Data shown:
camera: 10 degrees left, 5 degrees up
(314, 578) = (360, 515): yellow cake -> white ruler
--
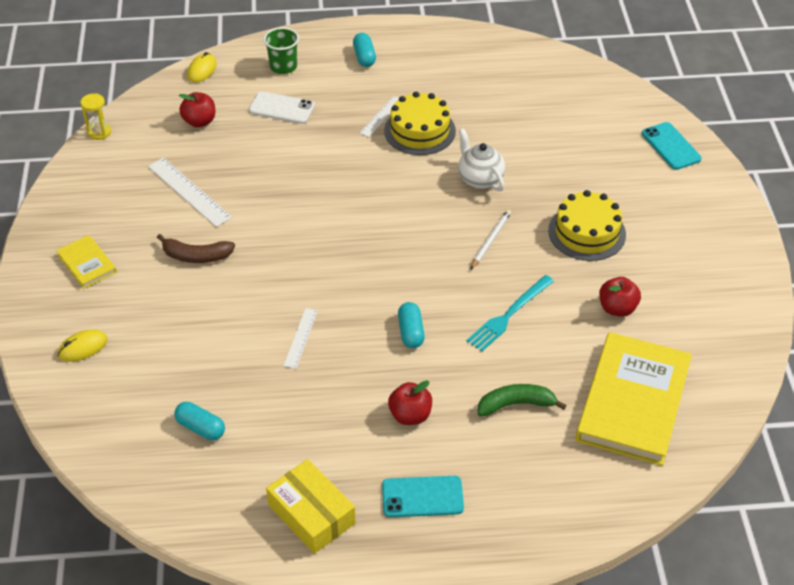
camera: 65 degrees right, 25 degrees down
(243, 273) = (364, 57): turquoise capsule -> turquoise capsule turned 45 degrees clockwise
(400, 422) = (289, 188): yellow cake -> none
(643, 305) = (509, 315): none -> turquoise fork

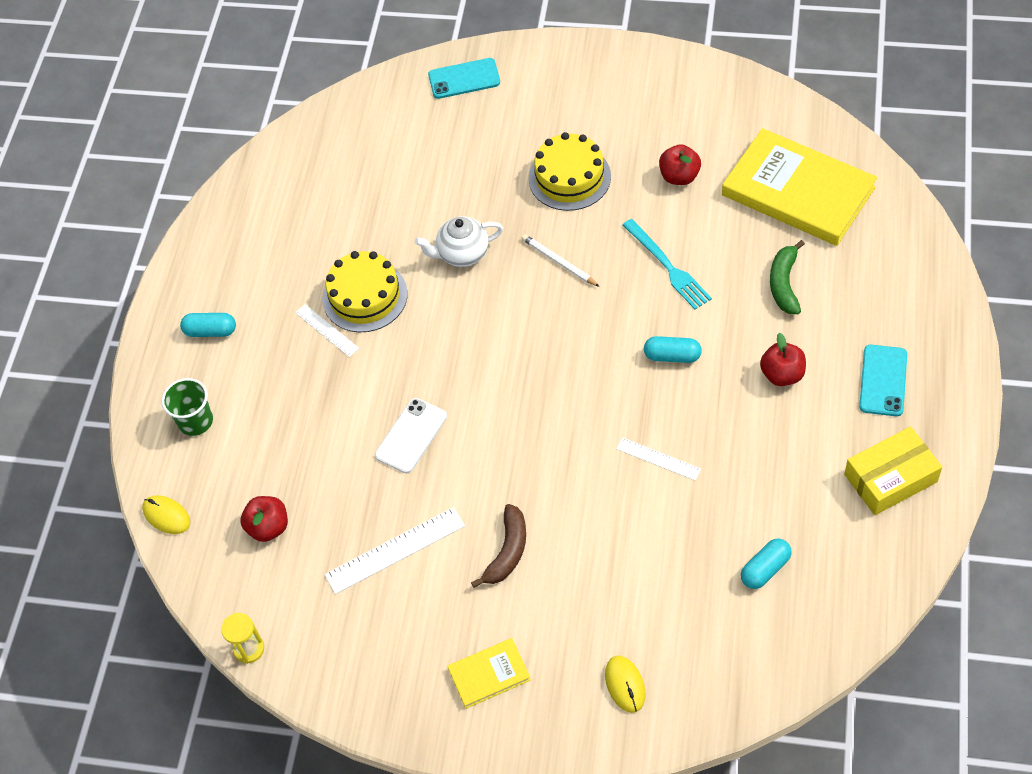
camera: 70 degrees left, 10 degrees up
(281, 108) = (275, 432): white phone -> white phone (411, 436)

Exercise prompt: The task calls for every line of the material that contains the string "white".

Your solution:
(314, 578) = (360, 515): yellow cake -> white ruler
(281, 108) = (275, 432): white phone -> white phone (411, 436)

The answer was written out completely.